(WORK ORDER):
Look through the entries below and report how many lines hold the string "black". Only the number is wanted.
"""
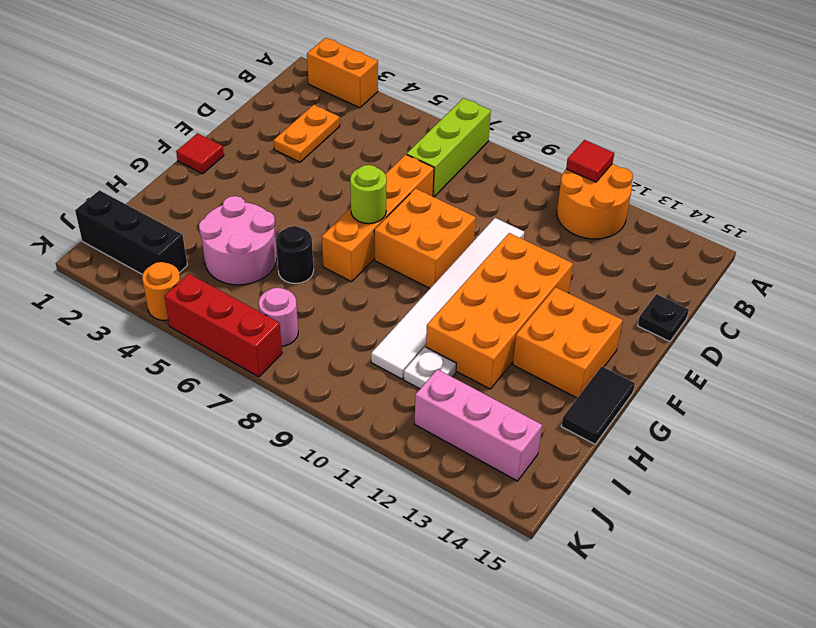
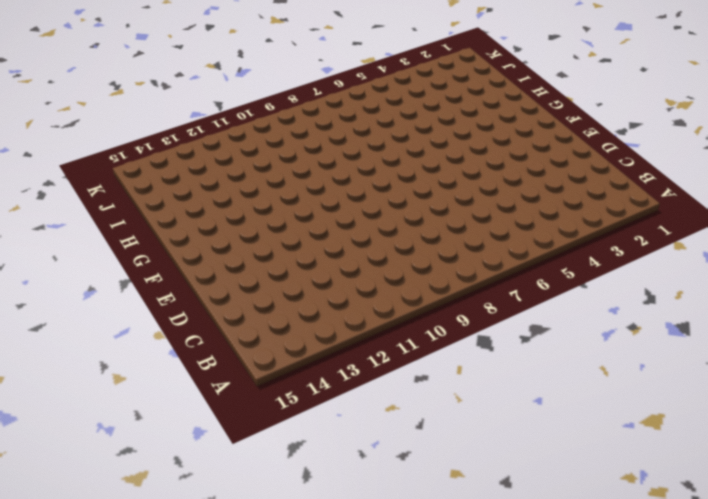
none -> orange brick A2:A3 level 1
none -> lime brick A7:C7 level 1
none -> orange round brick A11:B12 level 1

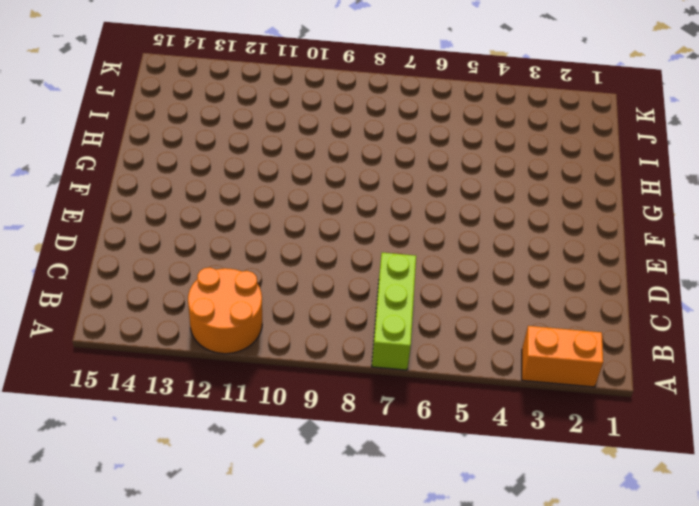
none -> orange plate C3:D3 level 1
none -> orange brick D7:G7 level 1
none -> white tile D10:I10 level 1

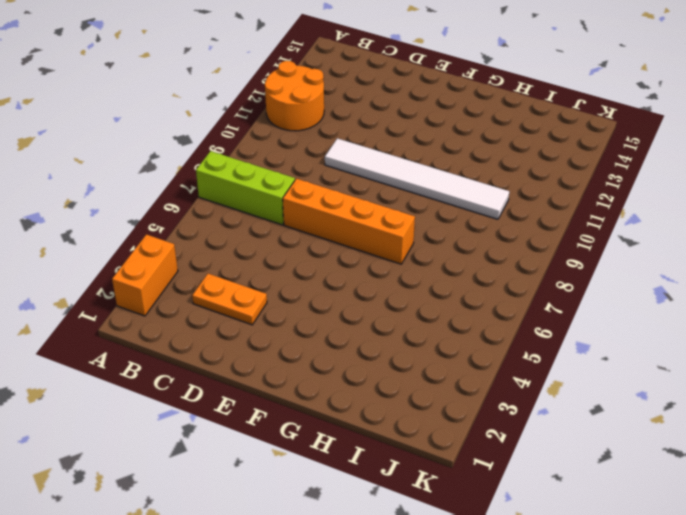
none -> black plate D15 level 1
none -> orange brick E8:F9 level 1
none -> orange brick E11:H12 level 1

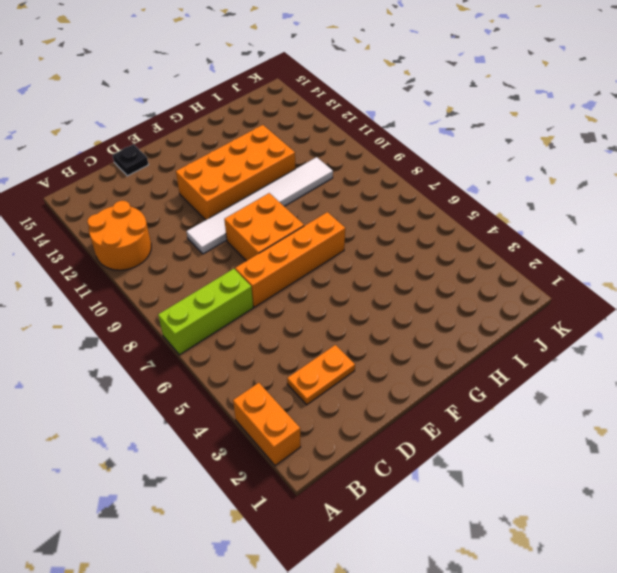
none -> red tile F1 level 1
none -> orange brick F13:G14 level 1
none -> black tile G15:H15 level 1

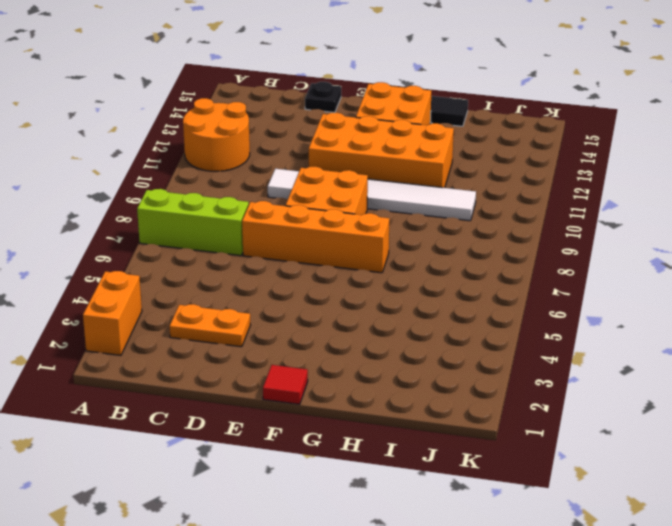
none -> pink round brick H4:I5 level 1
none -> black round brick H6 level 1
none -> white plate I11 level 1

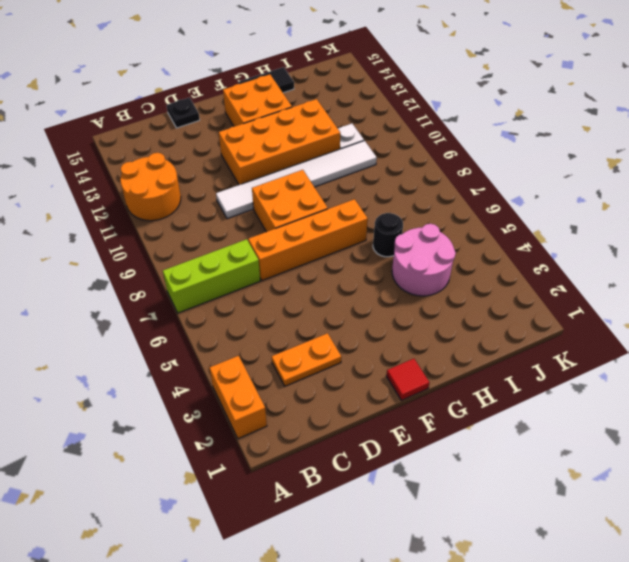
none -> black brick J1:J3 level 1
none -> pink round brick J7 level 1
none -> pink brick J12:J14 level 1

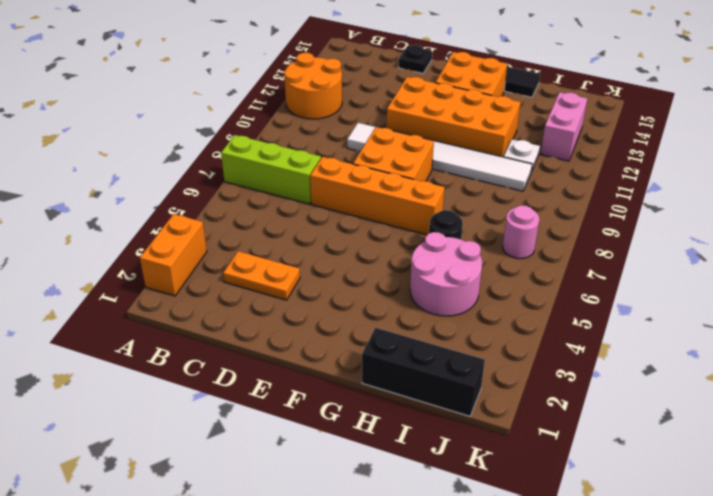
black brick H1:J1 level 1 -> black brick J1:J3 level 1
pink brick J12:J13 level 1 -> pink brick J12:J14 level 1
none -> red tile F1 level 1
none -> orange round brick K4 level 1
none -> red brick K5:K7 level 1

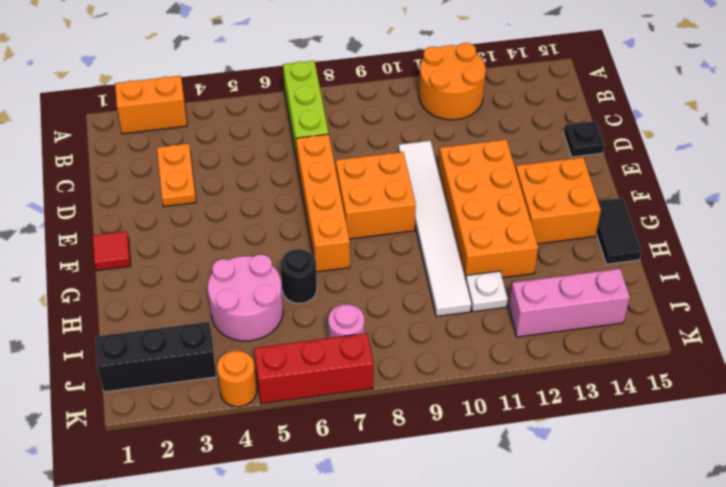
none -> red tile A11 level 2
none -> lime round brick F7 level 2

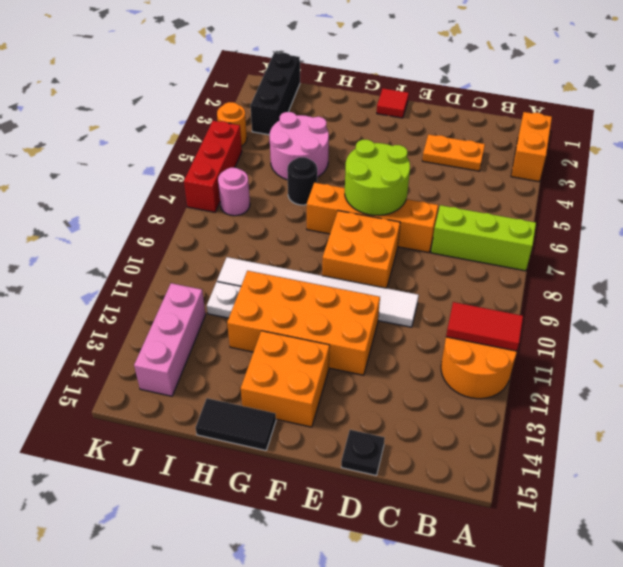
red tile A11:B11 level 2 -> red tile A11 level 2
lime round brick E6:F7 level 2 -> lime round brick F7 level 2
"""
(EXPECTED OUTPUT):
5